[REQUIRED WORK]: Only one span of the listing below should come back. It runs from the line with "grey pyramid: 3 -> 2" through the line with "purple dumbbell: 0 -> 1", and each of its lines must be reproduced exactly.

[EXERCISE MATERIALS]:
::::::::
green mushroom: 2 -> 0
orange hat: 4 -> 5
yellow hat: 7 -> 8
::::::::
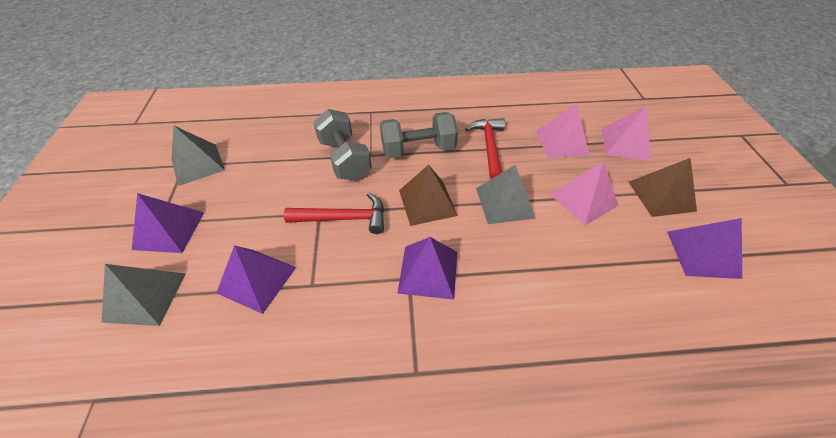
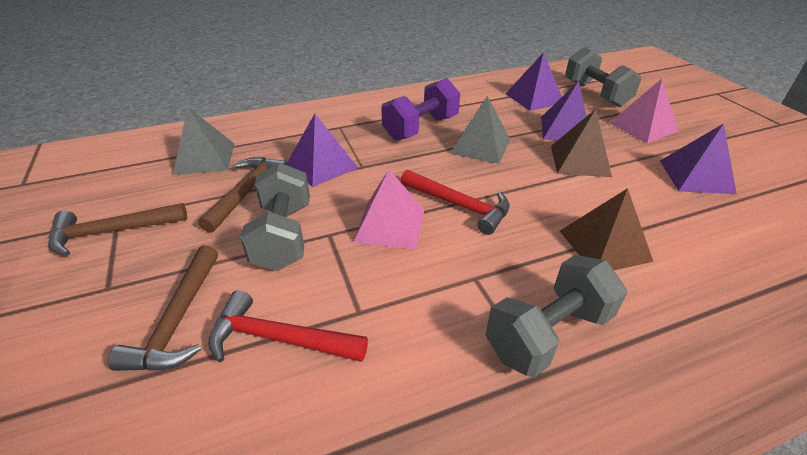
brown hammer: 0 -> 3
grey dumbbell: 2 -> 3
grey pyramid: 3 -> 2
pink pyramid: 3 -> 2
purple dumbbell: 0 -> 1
::::::::
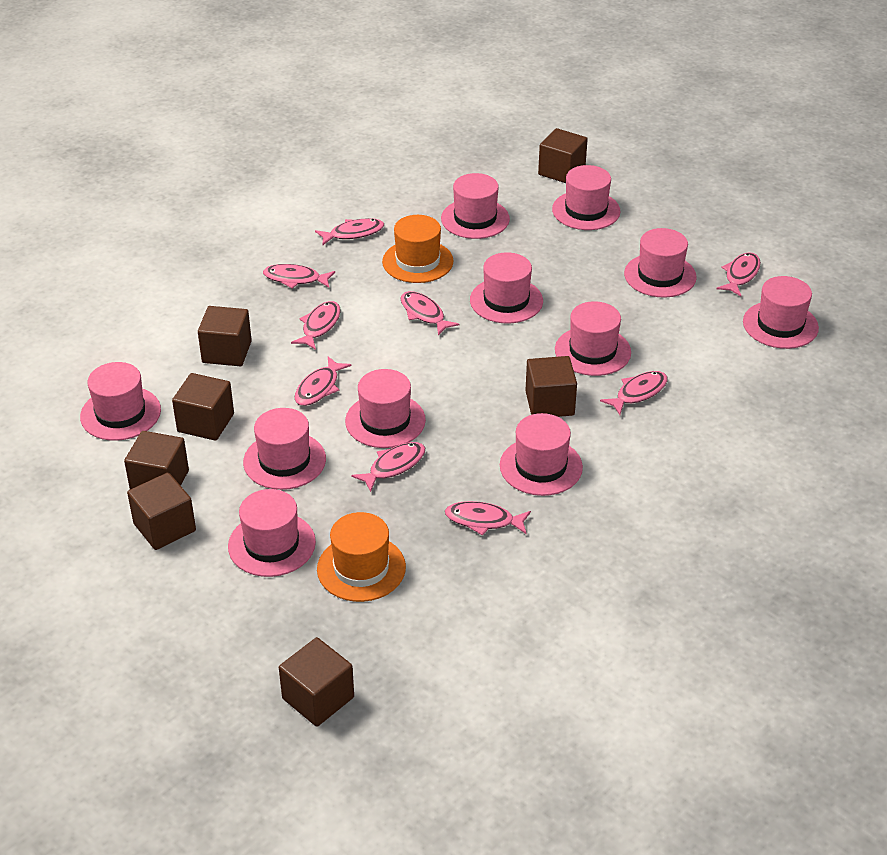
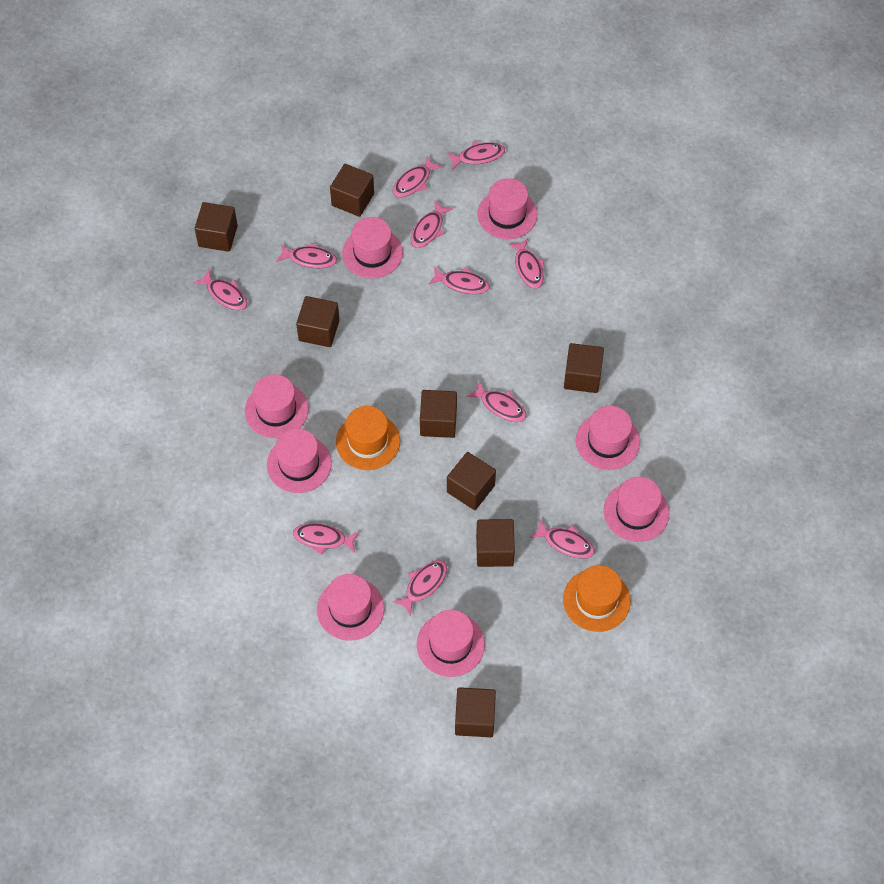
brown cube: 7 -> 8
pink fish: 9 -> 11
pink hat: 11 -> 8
::::::::
[YOUR RESPONSE]:
grey pyramid: 3 -> 2
pink pyramid: 3 -> 2
purple dumbbell: 0 -> 1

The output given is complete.